### Dataset extract
┄┄┄┄┄┄
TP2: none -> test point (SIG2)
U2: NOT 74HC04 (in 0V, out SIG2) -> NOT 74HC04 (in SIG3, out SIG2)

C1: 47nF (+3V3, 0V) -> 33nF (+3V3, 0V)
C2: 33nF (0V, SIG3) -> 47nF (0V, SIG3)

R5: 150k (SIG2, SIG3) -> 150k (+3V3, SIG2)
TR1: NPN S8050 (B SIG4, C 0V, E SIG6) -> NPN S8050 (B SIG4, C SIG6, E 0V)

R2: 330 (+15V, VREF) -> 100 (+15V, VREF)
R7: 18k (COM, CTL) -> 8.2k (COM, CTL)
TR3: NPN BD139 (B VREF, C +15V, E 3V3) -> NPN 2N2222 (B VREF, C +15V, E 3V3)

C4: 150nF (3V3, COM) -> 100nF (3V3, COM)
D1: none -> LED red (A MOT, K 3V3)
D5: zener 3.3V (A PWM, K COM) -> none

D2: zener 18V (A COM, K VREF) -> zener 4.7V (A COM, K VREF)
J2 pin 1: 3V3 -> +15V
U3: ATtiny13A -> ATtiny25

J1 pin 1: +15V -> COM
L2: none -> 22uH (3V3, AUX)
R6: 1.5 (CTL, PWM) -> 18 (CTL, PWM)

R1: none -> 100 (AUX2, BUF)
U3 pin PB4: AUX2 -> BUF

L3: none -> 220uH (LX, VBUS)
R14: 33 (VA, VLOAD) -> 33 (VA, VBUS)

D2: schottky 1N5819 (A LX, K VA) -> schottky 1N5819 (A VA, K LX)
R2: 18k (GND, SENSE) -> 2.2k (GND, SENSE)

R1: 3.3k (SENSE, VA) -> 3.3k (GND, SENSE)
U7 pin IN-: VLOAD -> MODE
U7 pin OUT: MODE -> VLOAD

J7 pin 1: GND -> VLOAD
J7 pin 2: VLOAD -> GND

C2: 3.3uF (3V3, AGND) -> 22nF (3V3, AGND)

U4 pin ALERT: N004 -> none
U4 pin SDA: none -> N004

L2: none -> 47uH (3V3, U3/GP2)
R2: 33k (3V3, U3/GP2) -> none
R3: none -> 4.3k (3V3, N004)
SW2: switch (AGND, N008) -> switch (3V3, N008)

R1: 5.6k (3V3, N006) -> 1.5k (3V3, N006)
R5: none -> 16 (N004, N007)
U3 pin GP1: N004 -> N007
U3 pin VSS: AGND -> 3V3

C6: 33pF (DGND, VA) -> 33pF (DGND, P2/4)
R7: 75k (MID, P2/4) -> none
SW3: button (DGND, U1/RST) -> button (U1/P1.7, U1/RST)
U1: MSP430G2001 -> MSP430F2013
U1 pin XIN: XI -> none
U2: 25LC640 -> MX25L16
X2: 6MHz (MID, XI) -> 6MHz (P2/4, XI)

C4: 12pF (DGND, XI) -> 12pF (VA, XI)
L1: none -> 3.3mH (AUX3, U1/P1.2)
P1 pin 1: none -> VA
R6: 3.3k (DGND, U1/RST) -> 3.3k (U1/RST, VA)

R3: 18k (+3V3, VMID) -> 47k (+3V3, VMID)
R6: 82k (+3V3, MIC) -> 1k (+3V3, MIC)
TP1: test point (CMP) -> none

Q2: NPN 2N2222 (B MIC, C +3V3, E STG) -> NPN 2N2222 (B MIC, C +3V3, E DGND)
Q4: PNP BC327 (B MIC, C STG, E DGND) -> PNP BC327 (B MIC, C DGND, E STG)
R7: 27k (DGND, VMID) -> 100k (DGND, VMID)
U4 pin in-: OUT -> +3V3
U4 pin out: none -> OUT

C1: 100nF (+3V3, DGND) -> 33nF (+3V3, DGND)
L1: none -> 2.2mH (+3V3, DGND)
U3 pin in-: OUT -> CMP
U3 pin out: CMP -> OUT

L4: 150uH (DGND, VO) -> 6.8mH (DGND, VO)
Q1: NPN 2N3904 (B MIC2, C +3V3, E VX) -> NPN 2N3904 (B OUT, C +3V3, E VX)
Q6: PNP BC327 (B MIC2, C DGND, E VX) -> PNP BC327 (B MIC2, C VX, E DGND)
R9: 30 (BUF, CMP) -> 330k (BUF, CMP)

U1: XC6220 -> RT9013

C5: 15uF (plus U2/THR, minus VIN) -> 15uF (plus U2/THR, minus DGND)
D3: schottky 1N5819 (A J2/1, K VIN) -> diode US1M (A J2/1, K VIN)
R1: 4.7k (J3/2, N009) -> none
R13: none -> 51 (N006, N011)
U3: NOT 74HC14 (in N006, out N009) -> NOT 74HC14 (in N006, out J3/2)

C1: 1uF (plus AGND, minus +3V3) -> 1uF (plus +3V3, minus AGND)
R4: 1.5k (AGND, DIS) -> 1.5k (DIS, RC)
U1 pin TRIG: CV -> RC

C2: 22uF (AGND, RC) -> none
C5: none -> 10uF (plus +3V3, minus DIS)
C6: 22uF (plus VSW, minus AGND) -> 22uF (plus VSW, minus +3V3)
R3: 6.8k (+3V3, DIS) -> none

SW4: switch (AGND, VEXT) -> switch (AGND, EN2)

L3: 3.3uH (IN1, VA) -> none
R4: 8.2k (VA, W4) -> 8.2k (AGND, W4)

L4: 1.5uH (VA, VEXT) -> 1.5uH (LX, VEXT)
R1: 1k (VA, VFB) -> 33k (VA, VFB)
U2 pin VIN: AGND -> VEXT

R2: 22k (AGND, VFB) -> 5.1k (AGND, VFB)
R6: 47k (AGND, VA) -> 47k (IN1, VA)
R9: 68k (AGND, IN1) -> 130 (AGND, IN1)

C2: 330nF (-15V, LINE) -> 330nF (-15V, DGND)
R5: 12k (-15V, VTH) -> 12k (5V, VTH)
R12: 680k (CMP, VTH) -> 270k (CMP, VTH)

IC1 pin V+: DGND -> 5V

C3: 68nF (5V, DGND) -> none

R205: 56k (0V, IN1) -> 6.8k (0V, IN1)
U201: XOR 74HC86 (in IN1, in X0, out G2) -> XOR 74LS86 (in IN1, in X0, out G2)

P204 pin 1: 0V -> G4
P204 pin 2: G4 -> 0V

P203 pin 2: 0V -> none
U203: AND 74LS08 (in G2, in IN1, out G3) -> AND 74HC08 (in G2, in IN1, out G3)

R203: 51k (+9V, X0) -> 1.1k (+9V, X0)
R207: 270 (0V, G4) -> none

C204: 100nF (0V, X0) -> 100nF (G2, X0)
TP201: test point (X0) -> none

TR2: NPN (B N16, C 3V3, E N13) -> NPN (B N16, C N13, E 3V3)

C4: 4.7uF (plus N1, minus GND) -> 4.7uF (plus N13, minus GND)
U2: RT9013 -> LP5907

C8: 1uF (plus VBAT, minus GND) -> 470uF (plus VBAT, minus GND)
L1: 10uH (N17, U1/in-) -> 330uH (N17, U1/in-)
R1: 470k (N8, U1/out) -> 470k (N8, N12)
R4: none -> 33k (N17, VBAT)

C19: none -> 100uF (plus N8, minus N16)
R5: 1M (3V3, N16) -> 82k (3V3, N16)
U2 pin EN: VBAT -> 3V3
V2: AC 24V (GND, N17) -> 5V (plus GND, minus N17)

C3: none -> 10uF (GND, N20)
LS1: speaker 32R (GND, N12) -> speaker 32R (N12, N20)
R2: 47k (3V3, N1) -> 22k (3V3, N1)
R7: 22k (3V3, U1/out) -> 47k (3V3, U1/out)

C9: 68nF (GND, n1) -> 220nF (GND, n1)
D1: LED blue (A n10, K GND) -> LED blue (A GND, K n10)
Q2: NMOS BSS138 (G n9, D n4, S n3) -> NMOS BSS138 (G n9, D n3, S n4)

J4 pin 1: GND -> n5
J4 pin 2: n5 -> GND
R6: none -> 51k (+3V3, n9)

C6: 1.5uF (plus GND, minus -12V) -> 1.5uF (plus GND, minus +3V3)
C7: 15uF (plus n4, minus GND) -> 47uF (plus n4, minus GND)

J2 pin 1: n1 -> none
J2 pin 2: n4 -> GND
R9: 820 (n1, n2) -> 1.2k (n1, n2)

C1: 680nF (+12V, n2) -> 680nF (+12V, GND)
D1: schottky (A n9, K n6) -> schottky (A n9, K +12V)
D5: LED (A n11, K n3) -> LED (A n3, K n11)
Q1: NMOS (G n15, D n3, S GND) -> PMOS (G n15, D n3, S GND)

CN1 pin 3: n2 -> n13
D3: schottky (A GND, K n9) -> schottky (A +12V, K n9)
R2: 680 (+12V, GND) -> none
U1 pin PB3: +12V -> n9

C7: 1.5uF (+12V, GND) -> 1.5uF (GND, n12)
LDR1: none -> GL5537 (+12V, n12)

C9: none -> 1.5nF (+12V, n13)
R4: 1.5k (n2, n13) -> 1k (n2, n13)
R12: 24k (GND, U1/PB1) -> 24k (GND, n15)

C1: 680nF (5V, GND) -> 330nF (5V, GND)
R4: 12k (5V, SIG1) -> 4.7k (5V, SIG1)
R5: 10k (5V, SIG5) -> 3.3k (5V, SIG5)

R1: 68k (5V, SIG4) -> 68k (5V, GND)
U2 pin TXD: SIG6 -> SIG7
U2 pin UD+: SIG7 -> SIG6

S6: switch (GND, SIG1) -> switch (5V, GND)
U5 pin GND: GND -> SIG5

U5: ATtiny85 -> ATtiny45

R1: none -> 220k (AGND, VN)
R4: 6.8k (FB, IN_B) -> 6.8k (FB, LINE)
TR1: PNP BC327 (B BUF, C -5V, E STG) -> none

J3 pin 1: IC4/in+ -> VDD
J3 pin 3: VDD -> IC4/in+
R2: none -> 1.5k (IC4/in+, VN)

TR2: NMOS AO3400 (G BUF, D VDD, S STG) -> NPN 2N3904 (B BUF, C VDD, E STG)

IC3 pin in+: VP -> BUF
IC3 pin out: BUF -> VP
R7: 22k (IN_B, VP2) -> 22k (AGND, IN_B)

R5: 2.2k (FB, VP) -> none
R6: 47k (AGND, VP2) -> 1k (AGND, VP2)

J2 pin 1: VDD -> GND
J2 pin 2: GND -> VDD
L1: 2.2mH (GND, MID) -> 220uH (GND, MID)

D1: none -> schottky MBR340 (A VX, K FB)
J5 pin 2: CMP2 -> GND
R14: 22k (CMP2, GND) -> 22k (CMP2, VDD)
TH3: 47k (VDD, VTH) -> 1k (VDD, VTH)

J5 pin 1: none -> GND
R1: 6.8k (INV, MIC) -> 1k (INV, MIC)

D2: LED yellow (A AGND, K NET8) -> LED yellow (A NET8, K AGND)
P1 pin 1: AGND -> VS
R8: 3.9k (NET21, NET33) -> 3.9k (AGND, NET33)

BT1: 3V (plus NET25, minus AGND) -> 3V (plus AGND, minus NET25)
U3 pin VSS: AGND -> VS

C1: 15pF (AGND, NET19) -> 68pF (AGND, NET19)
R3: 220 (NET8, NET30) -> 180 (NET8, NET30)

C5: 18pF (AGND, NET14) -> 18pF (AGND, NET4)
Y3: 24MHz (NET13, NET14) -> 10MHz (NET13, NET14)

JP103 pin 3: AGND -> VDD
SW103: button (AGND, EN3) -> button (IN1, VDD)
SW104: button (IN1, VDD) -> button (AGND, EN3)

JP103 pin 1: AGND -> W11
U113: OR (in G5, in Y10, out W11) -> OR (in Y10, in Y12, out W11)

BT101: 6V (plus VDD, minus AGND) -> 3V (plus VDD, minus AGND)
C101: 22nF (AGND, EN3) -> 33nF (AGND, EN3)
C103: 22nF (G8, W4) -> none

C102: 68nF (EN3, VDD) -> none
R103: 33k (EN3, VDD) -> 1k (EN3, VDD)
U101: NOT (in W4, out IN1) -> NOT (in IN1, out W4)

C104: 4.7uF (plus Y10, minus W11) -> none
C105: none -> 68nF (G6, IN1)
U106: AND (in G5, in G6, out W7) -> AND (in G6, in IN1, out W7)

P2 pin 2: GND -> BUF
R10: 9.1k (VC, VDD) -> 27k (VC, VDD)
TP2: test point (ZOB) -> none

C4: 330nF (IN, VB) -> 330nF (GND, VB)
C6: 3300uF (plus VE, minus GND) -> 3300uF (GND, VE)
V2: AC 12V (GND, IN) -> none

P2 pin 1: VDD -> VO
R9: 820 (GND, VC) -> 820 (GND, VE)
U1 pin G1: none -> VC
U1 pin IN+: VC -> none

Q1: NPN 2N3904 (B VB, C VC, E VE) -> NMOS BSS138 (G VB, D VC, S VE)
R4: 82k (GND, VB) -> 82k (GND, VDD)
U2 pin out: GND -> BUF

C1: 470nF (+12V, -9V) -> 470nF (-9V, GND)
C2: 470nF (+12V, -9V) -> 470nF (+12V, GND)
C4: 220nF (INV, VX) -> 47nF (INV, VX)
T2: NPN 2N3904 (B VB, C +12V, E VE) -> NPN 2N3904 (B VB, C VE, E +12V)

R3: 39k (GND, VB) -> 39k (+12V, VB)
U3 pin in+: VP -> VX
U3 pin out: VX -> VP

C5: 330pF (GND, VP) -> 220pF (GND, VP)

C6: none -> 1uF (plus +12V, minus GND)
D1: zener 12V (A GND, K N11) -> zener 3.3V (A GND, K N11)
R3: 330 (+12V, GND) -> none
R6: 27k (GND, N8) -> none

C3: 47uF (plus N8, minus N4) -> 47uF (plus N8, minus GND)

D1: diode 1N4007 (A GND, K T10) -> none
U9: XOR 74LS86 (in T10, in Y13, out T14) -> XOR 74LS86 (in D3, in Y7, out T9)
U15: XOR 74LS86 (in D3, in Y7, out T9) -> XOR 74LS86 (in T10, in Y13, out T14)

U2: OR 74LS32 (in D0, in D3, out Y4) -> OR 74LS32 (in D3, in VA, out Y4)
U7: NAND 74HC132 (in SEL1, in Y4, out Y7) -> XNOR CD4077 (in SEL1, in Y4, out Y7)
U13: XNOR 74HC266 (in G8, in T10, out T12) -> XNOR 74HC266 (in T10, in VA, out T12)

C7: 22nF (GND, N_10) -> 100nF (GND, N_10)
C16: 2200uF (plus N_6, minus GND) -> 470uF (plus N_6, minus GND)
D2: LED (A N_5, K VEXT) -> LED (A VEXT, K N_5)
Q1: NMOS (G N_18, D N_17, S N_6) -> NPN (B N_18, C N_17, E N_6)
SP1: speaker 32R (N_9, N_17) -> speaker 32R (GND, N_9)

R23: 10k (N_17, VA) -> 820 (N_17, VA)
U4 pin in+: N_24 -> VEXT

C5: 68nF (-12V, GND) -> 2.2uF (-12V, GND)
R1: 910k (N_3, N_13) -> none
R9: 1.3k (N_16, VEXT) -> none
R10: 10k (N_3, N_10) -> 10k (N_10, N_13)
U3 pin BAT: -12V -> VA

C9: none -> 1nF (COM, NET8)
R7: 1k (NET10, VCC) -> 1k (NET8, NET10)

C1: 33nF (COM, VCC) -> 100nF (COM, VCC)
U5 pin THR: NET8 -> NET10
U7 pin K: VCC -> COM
┄┄┄┄┄┄
### Work request
Starting with the line with "U2: 25LC640 -> MX25L16" above and going on through the line with "R3: 6.8k (+3V3, DIS) -> none", transcribe every line exactly, both ends included, and add nothing.

### Worked solution
U2: 25LC640 -> MX25L16
X2: 6MHz (MID, XI) -> 6MHz (P2/4, XI)

C4: 12pF (DGND, XI) -> 12pF (VA, XI)
L1: none -> 3.3mH (AUX3, U1/P1.2)
P1 pin 1: none -> VA
R6: 3.3k (DGND, U1/RST) -> 3.3k (U1/RST, VA)

R3: 18k (+3V3, VMID) -> 47k (+3V3, VMID)
R6: 82k (+3V3, MIC) -> 1k (+3V3, MIC)
TP1: test point (CMP) -> none

Q2: NPN 2N2222 (B MIC, C +3V3, E STG) -> NPN 2N2222 (B MIC, C +3V3, E DGND)
Q4: PNP BC327 (B MIC, C STG, E DGND) -> PNP BC327 (B MIC, C DGND, E STG)
R7: 27k (DGND, VMID) -> 100k (DGND, VMID)
U4 pin in-: OUT -> +3V3
U4 pin out: none -> OUT

C1: 100nF (+3V3, DGND) -> 33nF (+3V3, DGND)
L1: none -> 2.2mH (+3V3, DGND)
U3 pin in-: OUT -> CMP
U3 pin out: CMP -> OUT

L4: 150uH (DGND, VO) -> 6.8mH (DGND, VO)
Q1: NPN 2N3904 (B MIC2, C +3V3, E VX) -> NPN 2N3904 (B OUT, C +3V3, E VX)
Q6: PNP BC327 (B MIC2, C DGND, E VX) -> PNP BC327 (B MIC2, C VX, E DGND)
R9: 30 (BUF, CMP) -> 330k (BUF, CMP)

U1: XC6220 -> RT9013

C5: 15uF (plus U2/THR, minus VIN) -> 15uF (plus U2/THR, minus DGND)
D3: schottky 1N5819 (A J2/1, K VIN) -> diode US1M (A J2/1, K VIN)
R1: 4.7k (J3/2, N009) -> none
R13: none -> 51 (N006, N011)
U3: NOT 74HC14 (in N006, out N009) -> NOT 74HC14 (in N006, out J3/2)

C1: 1uF (plus AGND, minus +3V3) -> 1uF (plus +3V3, minus AGND)
R4: 1.5k (AGND, DIS) -> 1.5k (DIS, RC)
U1 pin TRIG: CV -> RC

C2: 22uF (AGND, RC) -> none
C5: none -> 10uF (plus +3V3, minus DIS)
C6: 22uF (plus VSW, minus AGND) -> 22uF (plus VSW, minus +3V3)
R3: 6.8k (+3V3, DIS) -> none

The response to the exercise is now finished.